**Requirement:** Restate all the lines below word for word, but omit the pictures.

**Given material:**
○ ○ ○
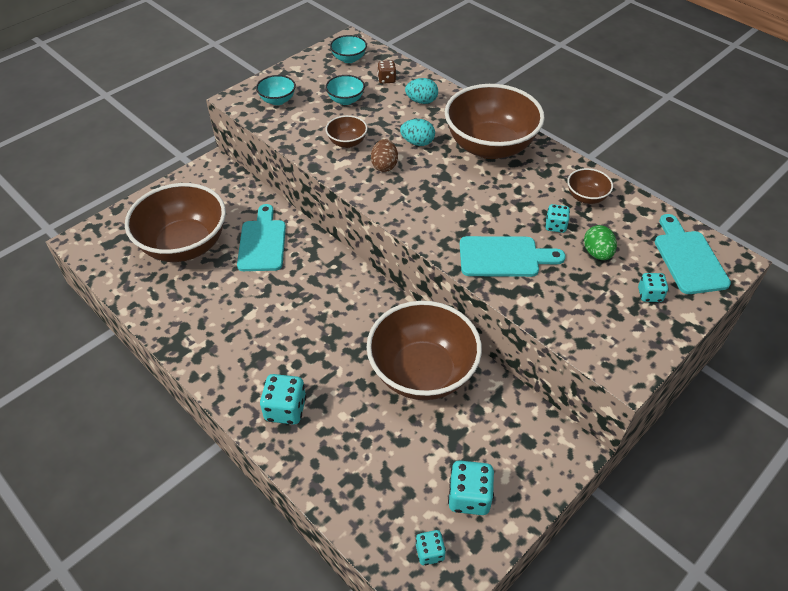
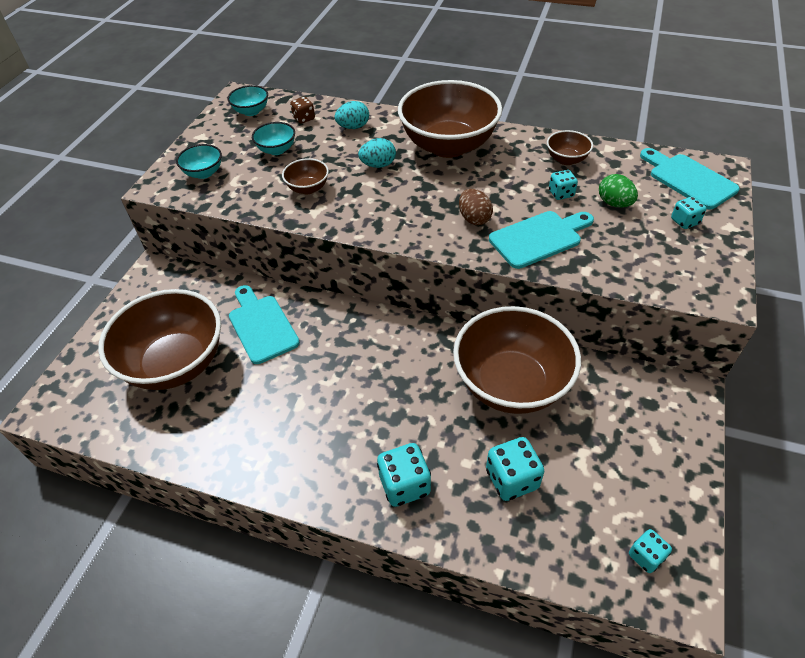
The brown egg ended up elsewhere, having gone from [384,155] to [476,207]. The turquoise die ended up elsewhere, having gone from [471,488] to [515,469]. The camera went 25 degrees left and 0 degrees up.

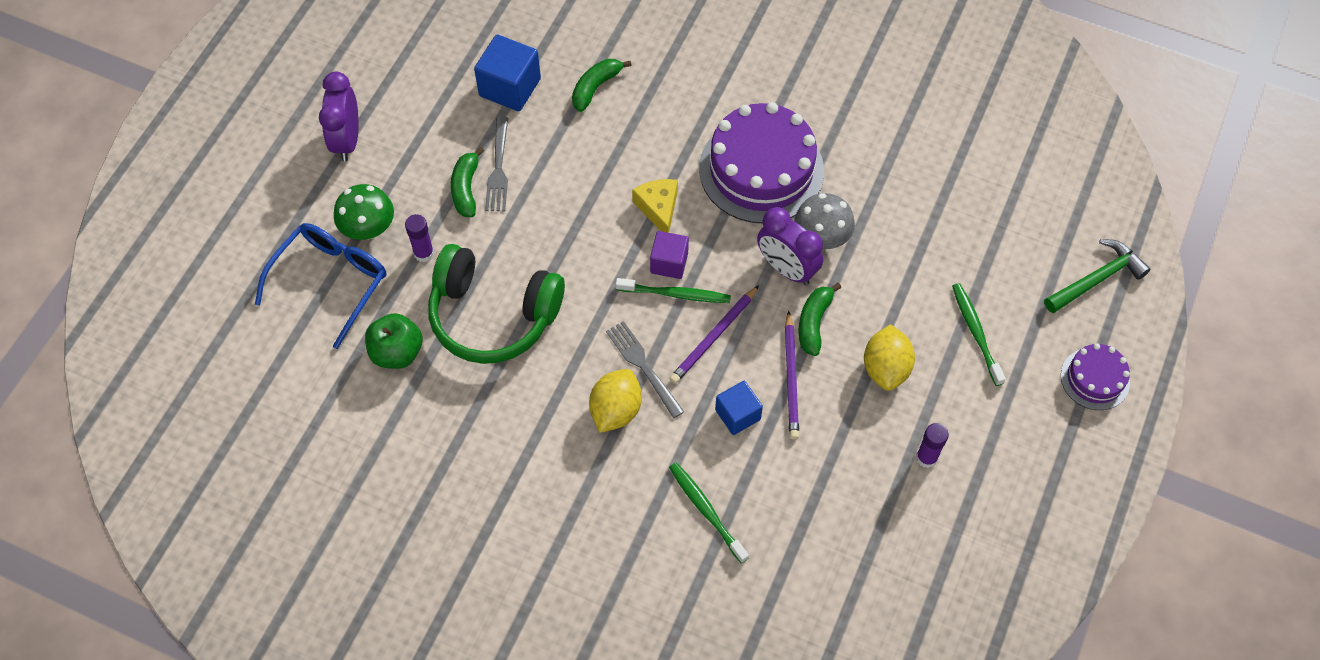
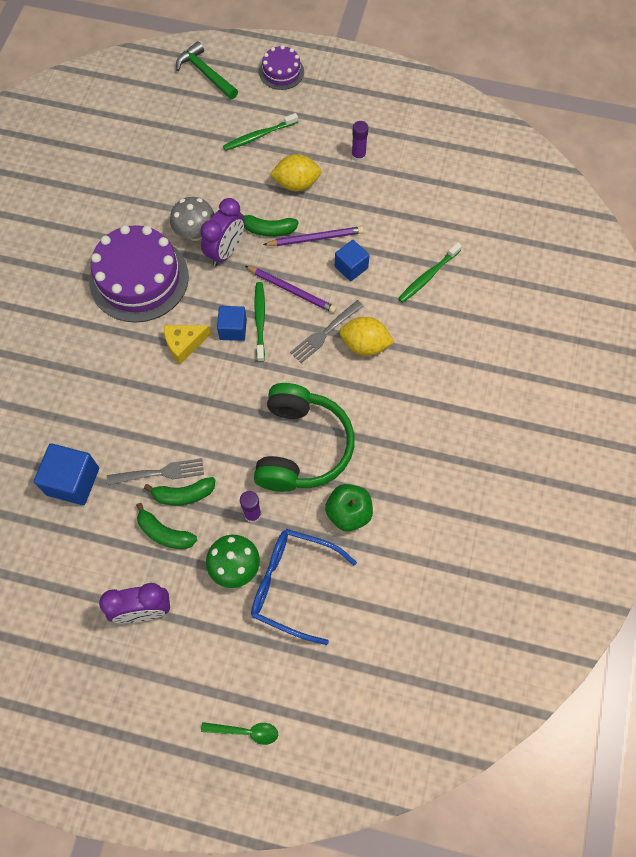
The emerald banana ended up elsewhere, having gone from [602,85] to [166,526]. The second view gained the emerald tablespoon at [239,733]. What was the royal purple solid cube at [669,255] turned into the blue solid cube at [232,323]. The camera went 100 degrees left and 5 degrees up.

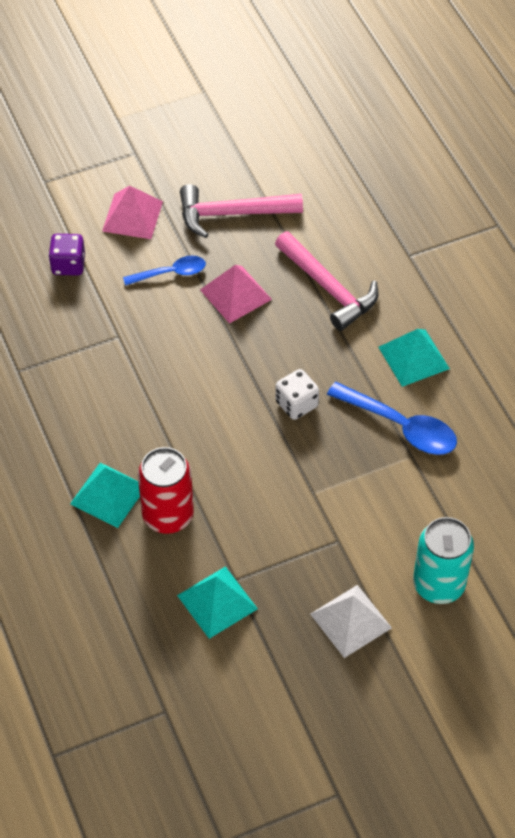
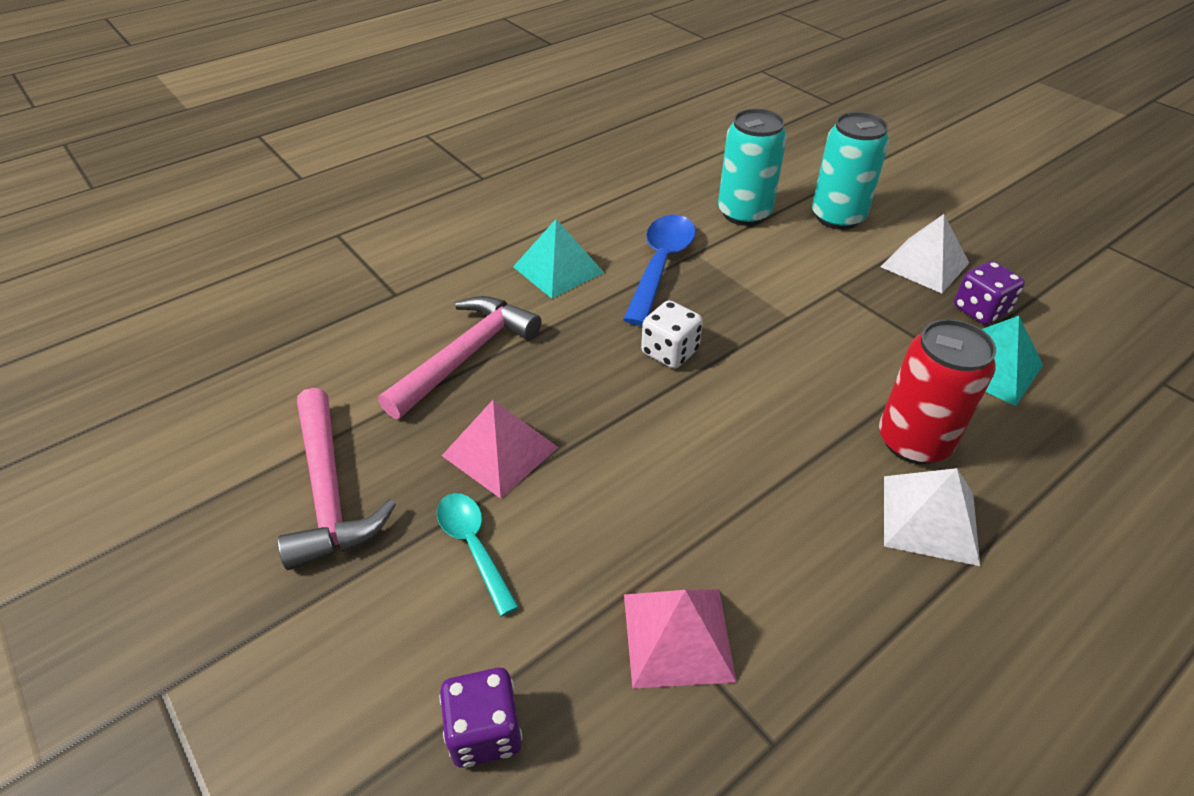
What was the blue tablespoon at [164,271] turned into the turquoise tablespoon at [478,554]. The pink pyramid shape ended up elsewhere, having gone from [132,212] to [680,639]. The second view gained the turquoise soda can at [752,167]. What was the turquoise pyramid shape at [105,495] turned into the white pyramid shape at [932,517]. The second view gained the royal purple die at [989,293]. The camera went 105 degrees left and 10 degrees down.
○ ○ ○
**Answer for this exercise:**
The brown egg ended up elsewhere, having gone from [384,155] to [476,207]. The turquoise die ended up elsewhere, having gone from [471,488] to [515,469]. The camera went 25 degrees left and 0 degrees up.

The emerald banana ended up elsewhere, having gone from [602,85] to [166,526]. The second view gained the emerald tablespoon at [239,733]. What was the royal purple solid cube at [669,255] turned into the blue solid cube at [232,323]. The camera went 100 degrees left and 5 degrees up.

What was the blue tablespoon at [164,271] turned into the turquoise tablespoon at [478,554]. The pink pyramid shape ended up elsewhere, having gone from [132,212] to [680,639]. The second view gained the turquoise soda can at [752,167]. What was the turquoise pyramid shape at [105,495] turned into the white pyramid shape at [932,517]. The second view gained the royal purple die at [989,293]. The camera went 105 degrees left and 10 degrees down.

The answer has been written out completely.